(Coordinate-based change listings)
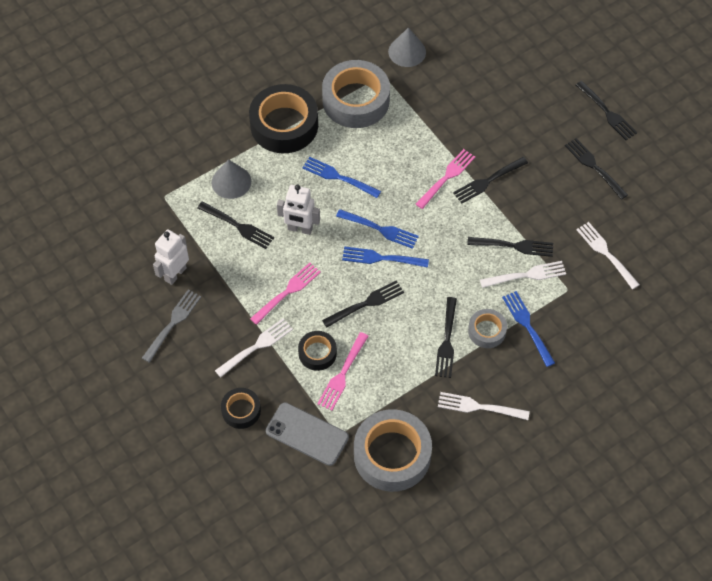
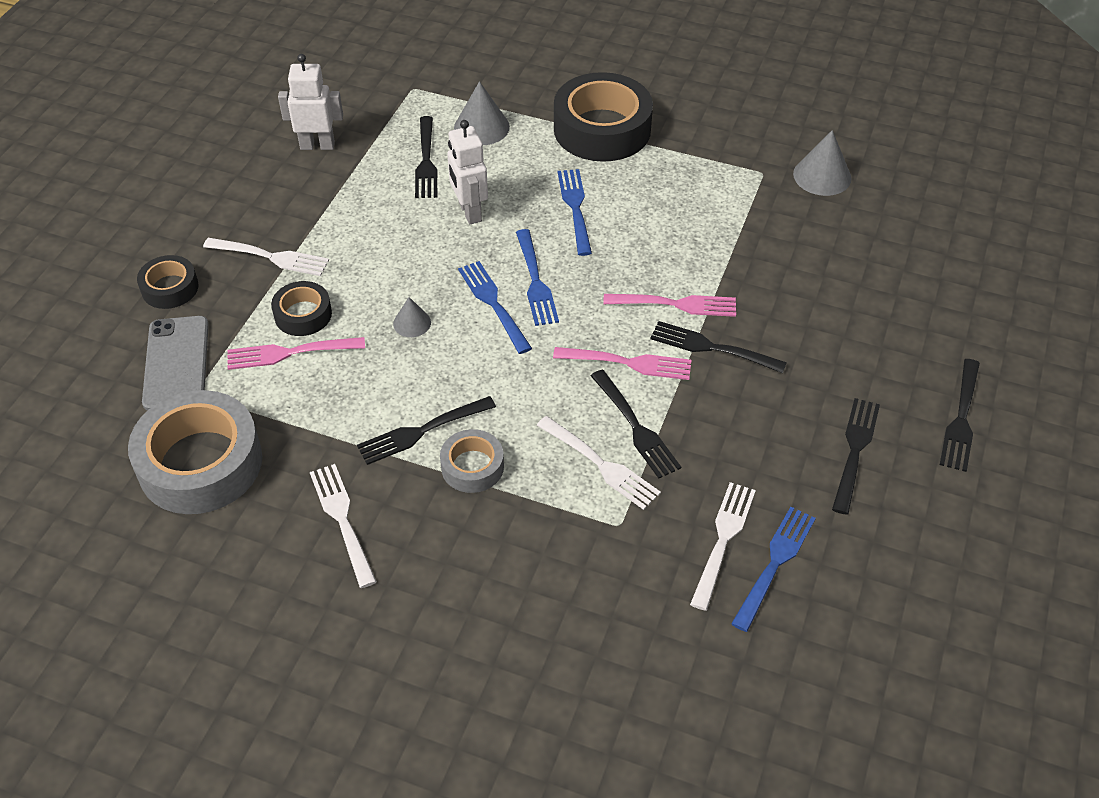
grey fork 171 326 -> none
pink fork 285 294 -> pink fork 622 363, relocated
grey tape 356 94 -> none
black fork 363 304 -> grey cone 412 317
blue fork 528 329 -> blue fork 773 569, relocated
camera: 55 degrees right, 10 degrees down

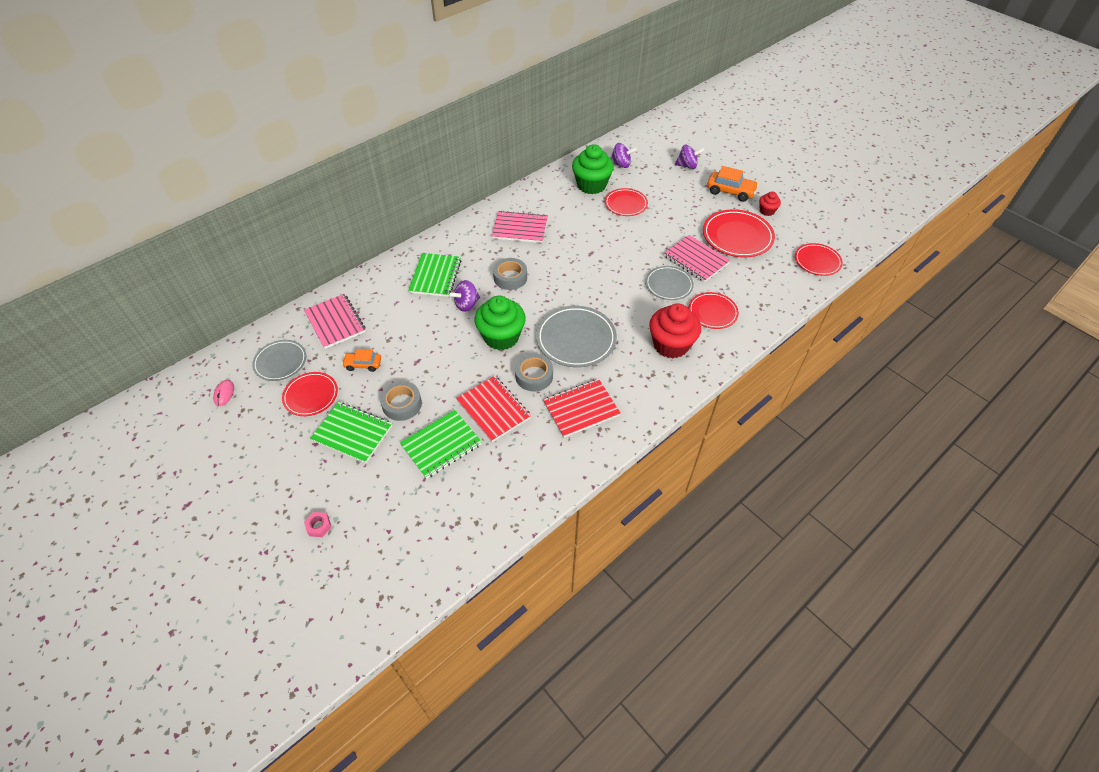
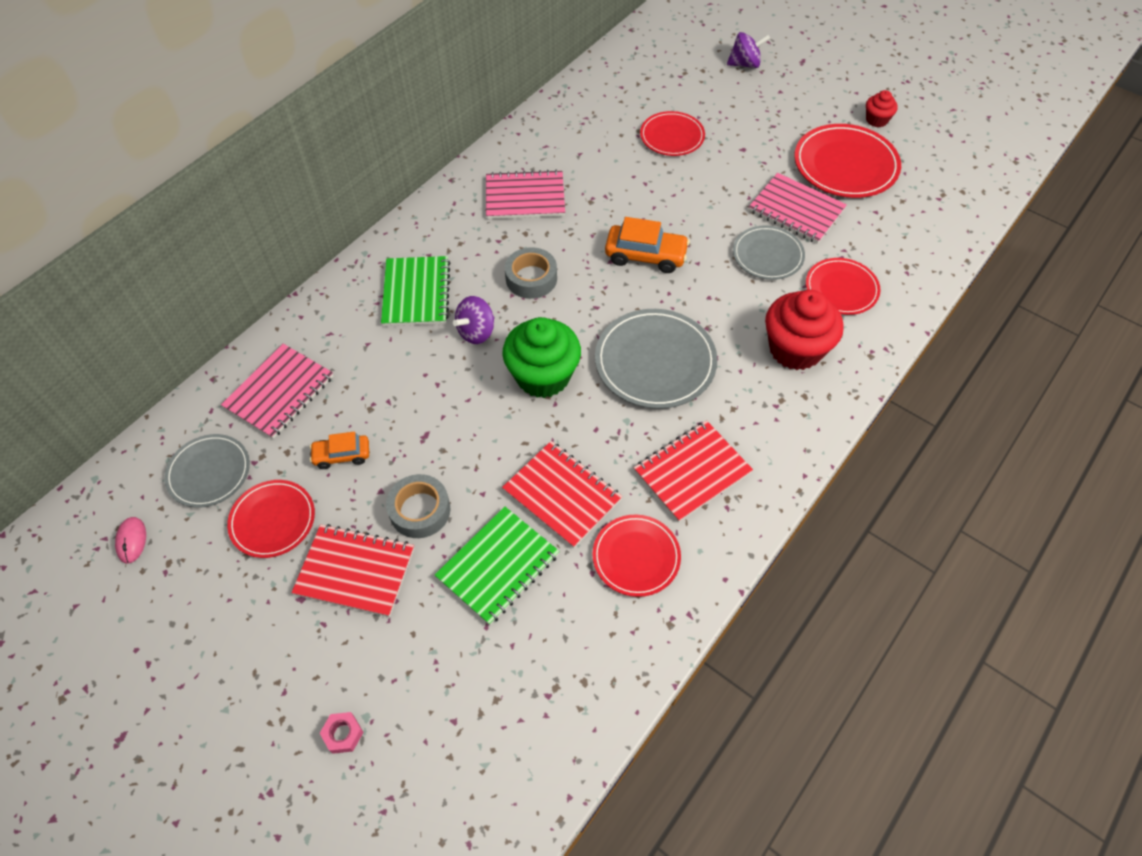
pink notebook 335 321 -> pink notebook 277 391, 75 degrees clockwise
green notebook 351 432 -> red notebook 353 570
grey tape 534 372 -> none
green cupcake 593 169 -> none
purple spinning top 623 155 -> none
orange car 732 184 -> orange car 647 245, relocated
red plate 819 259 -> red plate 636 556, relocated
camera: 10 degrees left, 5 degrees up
...
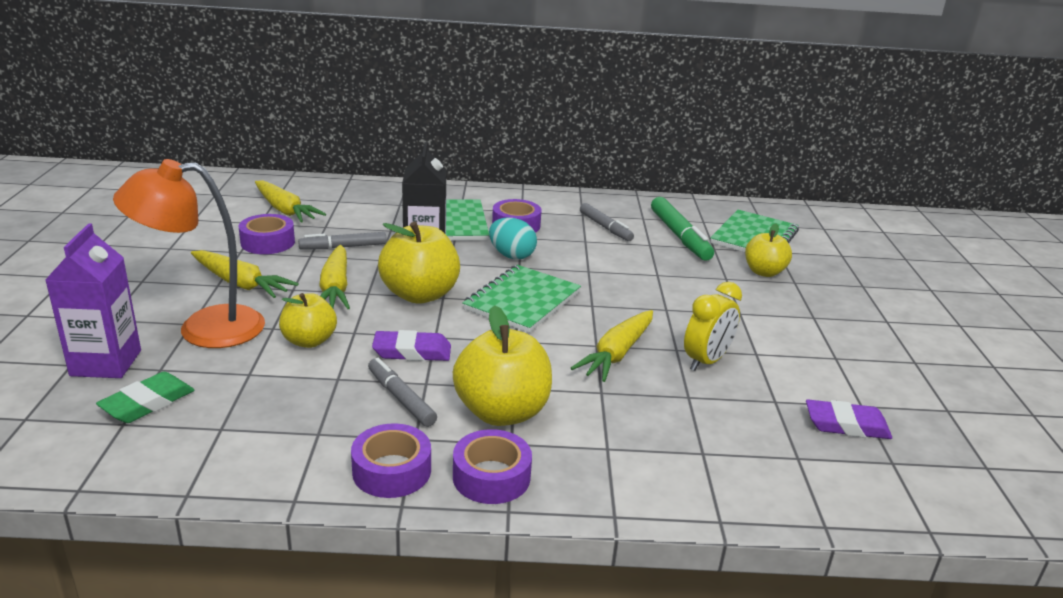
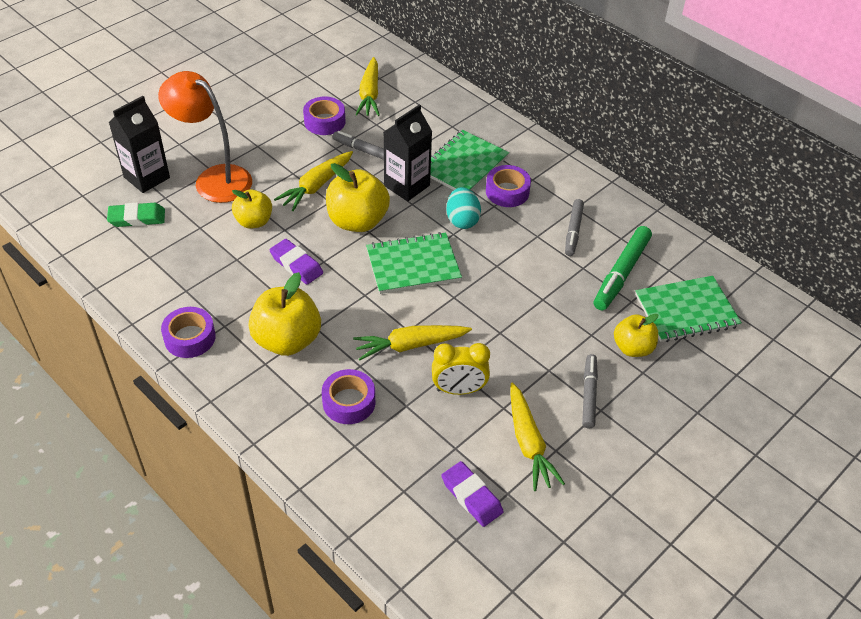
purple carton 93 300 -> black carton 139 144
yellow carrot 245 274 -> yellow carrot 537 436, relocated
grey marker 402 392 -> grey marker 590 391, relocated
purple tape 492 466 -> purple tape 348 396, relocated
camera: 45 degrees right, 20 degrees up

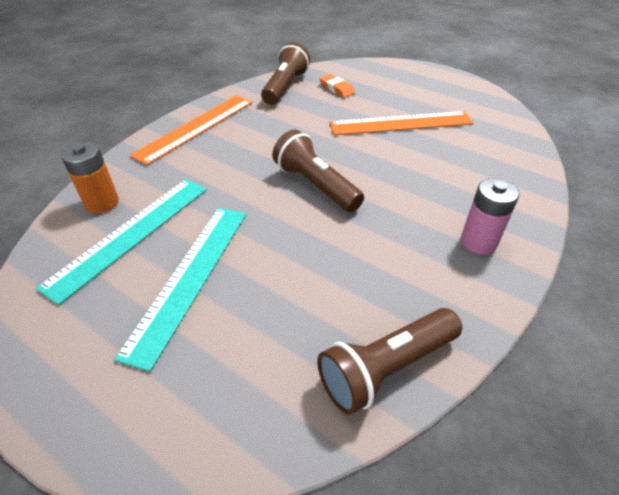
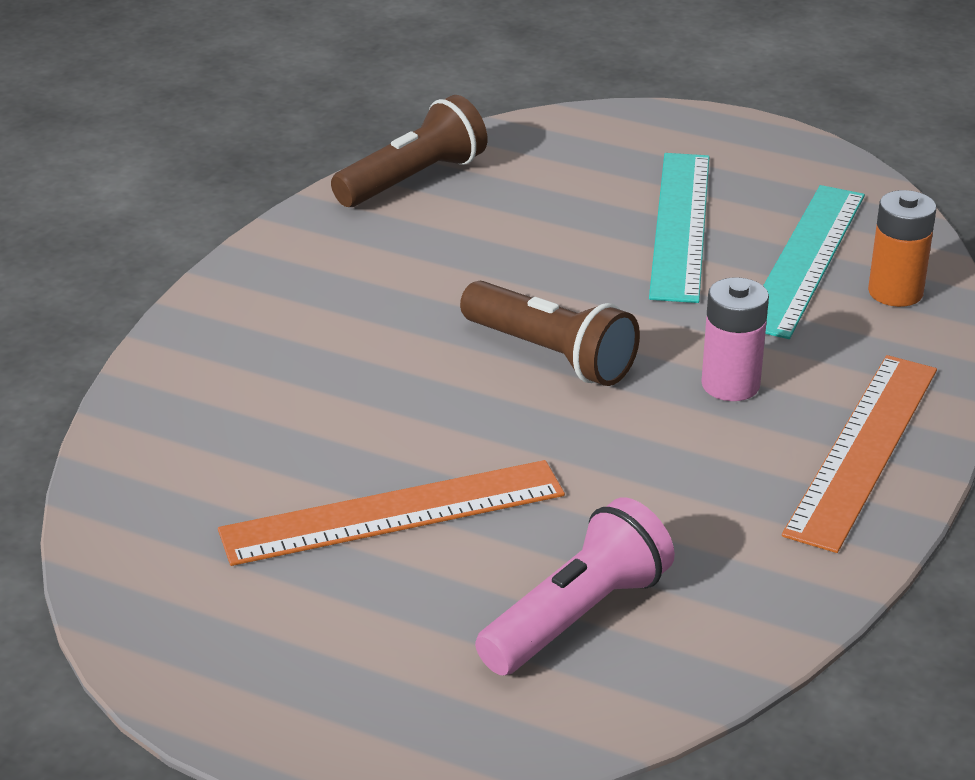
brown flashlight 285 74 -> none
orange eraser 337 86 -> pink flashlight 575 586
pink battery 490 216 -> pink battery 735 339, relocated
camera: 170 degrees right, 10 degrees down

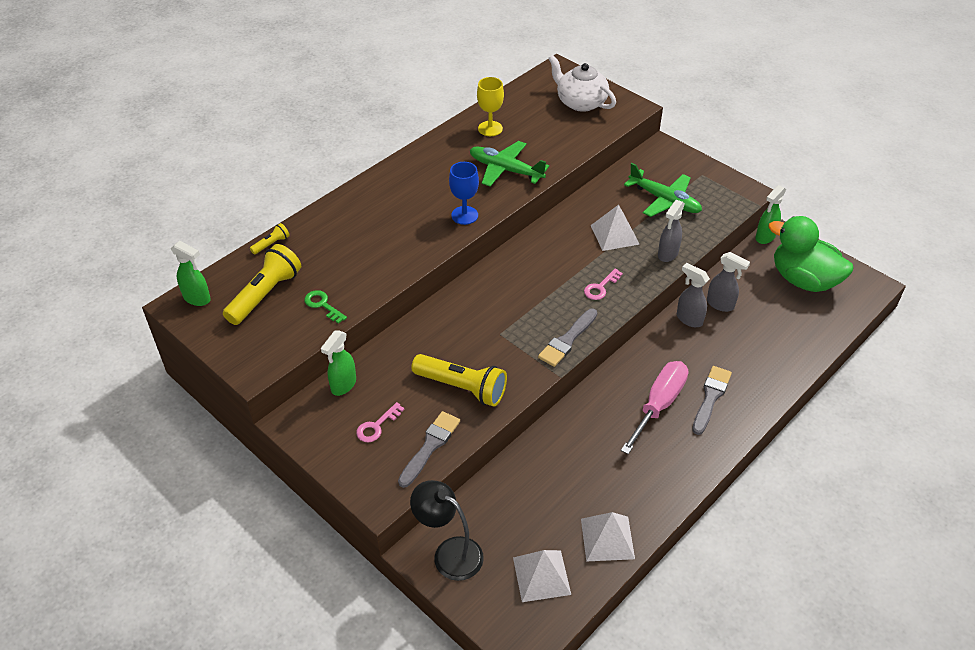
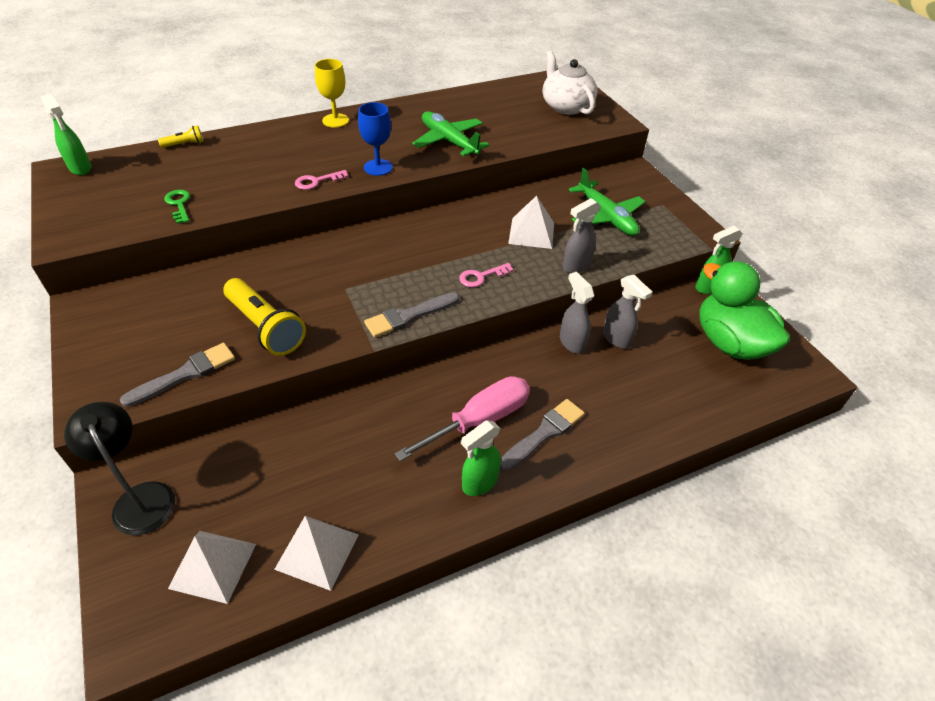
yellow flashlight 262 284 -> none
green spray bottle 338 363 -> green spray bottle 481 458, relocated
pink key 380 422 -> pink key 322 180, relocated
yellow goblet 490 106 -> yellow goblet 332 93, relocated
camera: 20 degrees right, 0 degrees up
...
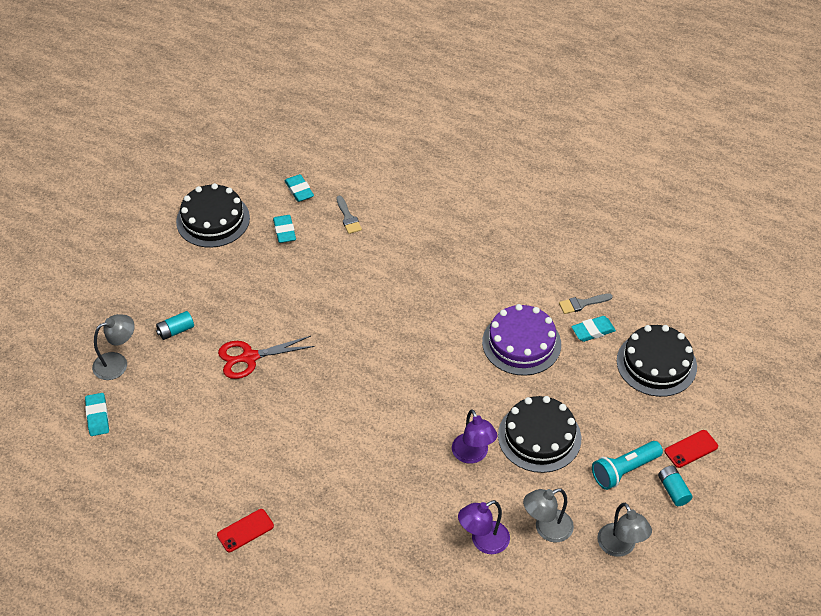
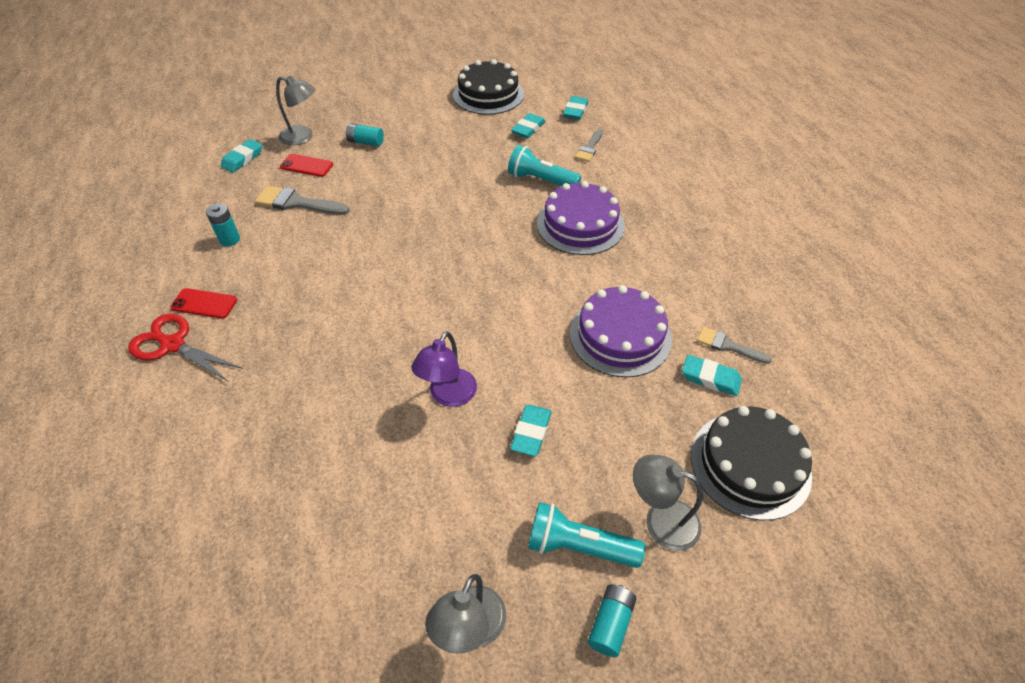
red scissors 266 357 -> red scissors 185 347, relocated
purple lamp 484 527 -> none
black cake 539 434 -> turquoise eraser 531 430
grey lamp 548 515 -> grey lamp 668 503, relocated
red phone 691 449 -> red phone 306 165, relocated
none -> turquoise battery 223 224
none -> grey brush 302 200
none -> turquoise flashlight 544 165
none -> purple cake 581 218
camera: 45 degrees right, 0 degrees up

— WORK REQUEST —
Each line of the data in which the string "fork" appears needs to be copied.

— SOLUTION FOR THIS TASK —
grey fork 171 326 -> none
pink fork 285 294 -> pink fork 622 363, relocated
black fork 363 304 -> grey cone 412 317
blue fork 528 329 -> blue fork 773 569, relocated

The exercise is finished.